*TASK INSTRUCTIONS:* Write the data out again exactly, with no pictures.

*SUPPLIED INFORMATION:*

------------------------------------------------------------------------

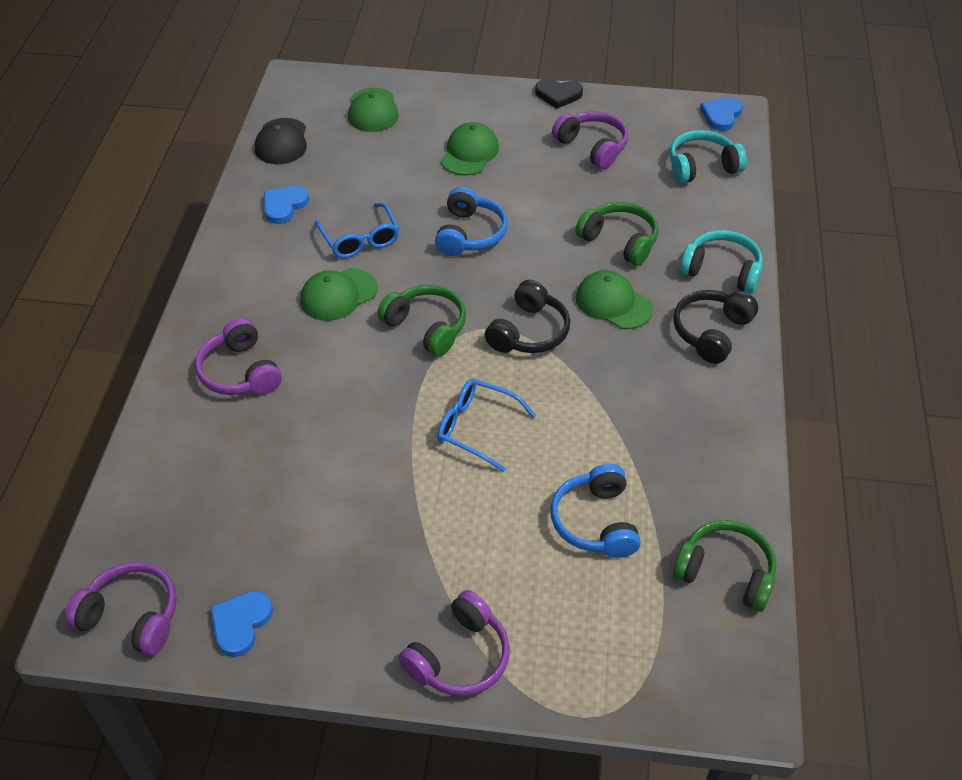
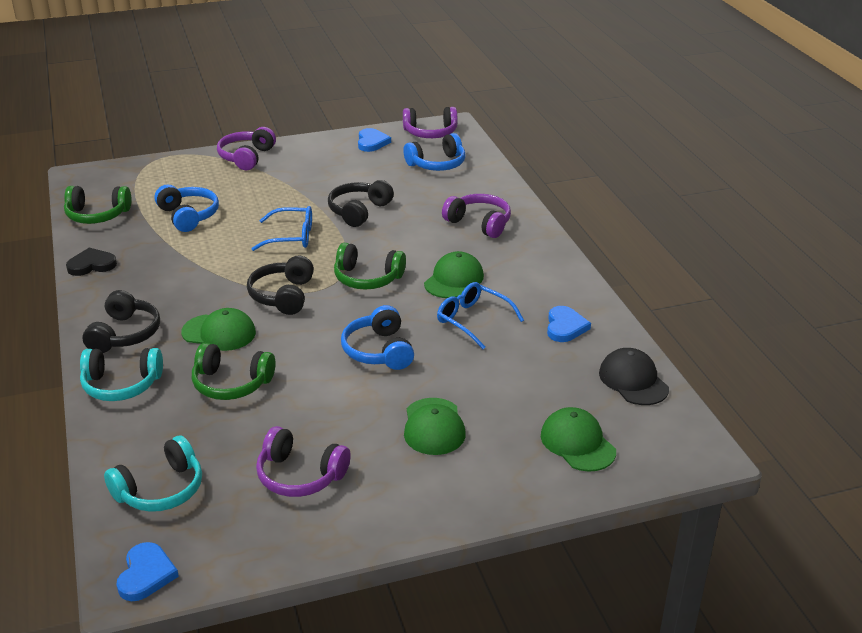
camera: 155 degrees right, 15 degrees down
(191, 519) = (437, 164): none -> blue headphones
(367, 449) = (358, 211): none -> black headphones
(558, 95) = (376, 536): black heart -> black heart (92, 265)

------------------------------------------------------------------------

*RESPONSE TO THE TASK:*
camera: 155 degrees right, 15 degrees down
(191, 519) = (437, 164): none -> blue headphones
(367, 449) = (358, 211): none -> black headphones
(558, 95) = (376, 536): black heart -> black heart (92, 265)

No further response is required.